> _ABOUT THIS TASK_
All pictures are to be dropped, and everything else in the data duplicated exactly.

> _PROVIDED RECORDS_
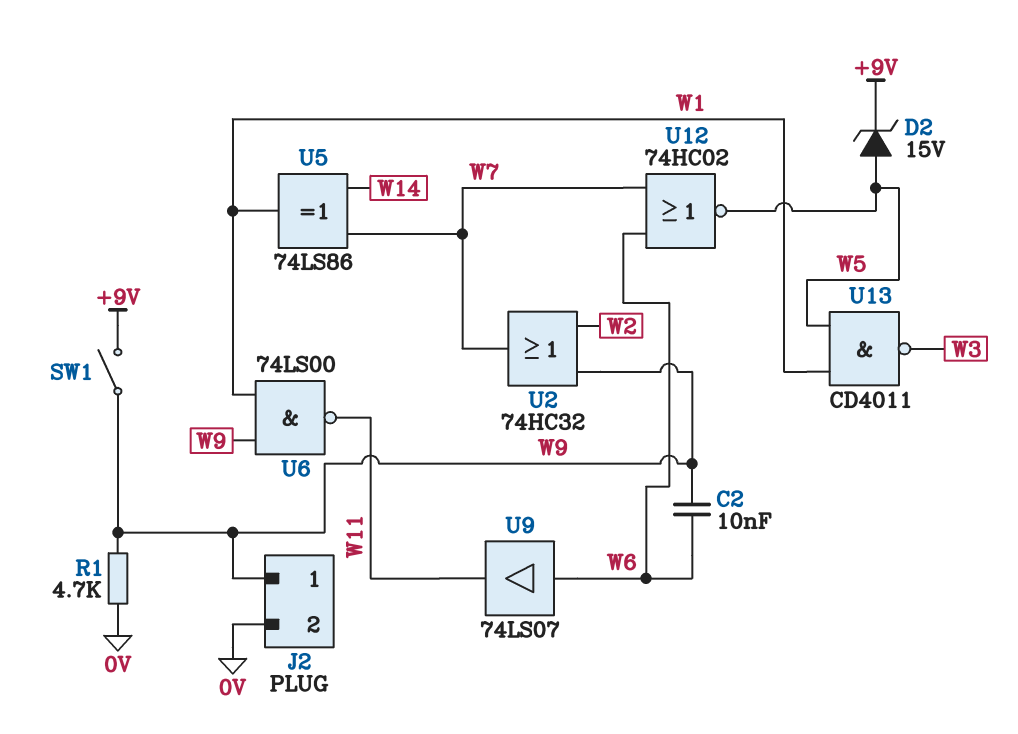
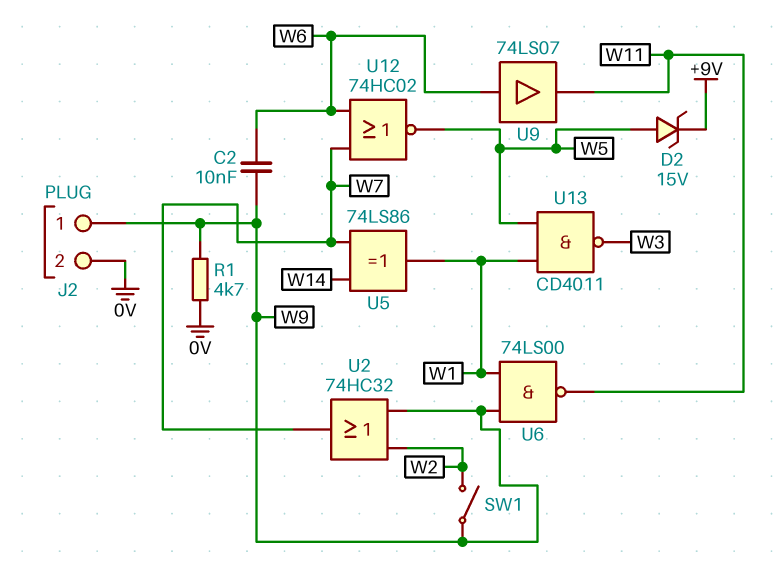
SW1: switch (+9V, W9) -> switch (W2, W9)

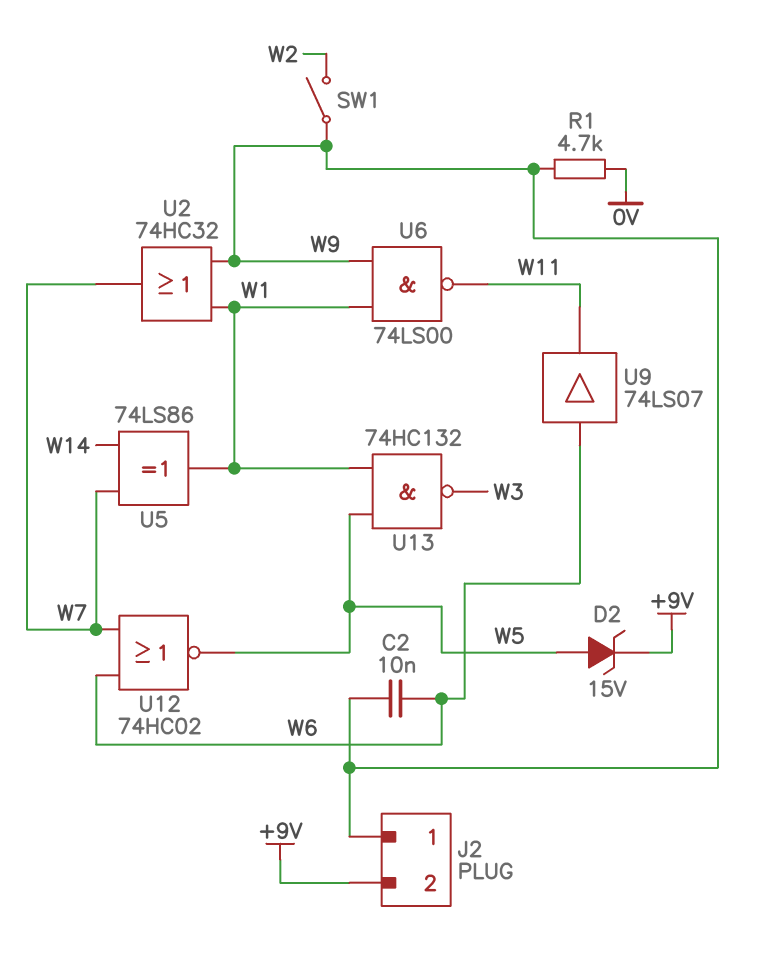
J2 pin 2: 0V -> +9V
U2: OR 74HC32 (in W2, in W9, out W7) -> OR 74HC32 (in W1, in W9, out W7)
U13: NAND CD4011 (in W1, in W5, out W3) -> NAND 74HC132 (in W1, in W5, out W3)

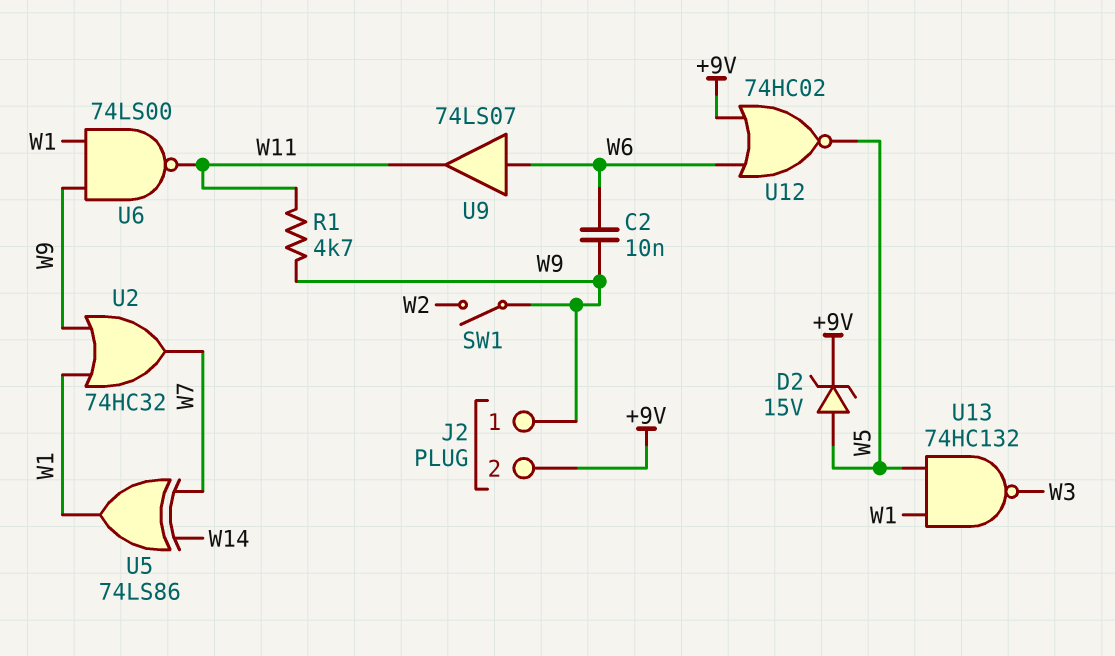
R1: 4.7k (0V, W9) -> 4.7k (W9, W11)
U12: NOR 74HC02 (in W6, in W7, out W5) -> NOR 74HC02 (in +9V, in W6, out W5)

> _EXERCISE RESULT_
SW1: switch (+9V, W9) -> switch (W2, W9)

J2 pin 2: 0V -> +9V
U2: OR 74HC32 (in W2, in W9, out W7) -> OR 74HC32 (in W1, in W9, out W7)
U13: NAND CD4011 (in W1, in W5, out W3) -> NAND 74HC132 (in W1, in W5, out W3)

R1: 4.7k (0V, W9) -> 4.7k (W9, W11)
U12: NOR 74HC02 (in W6, in W7, out W5) -> NOR 74HC02 (in +9V, in W6, out W5)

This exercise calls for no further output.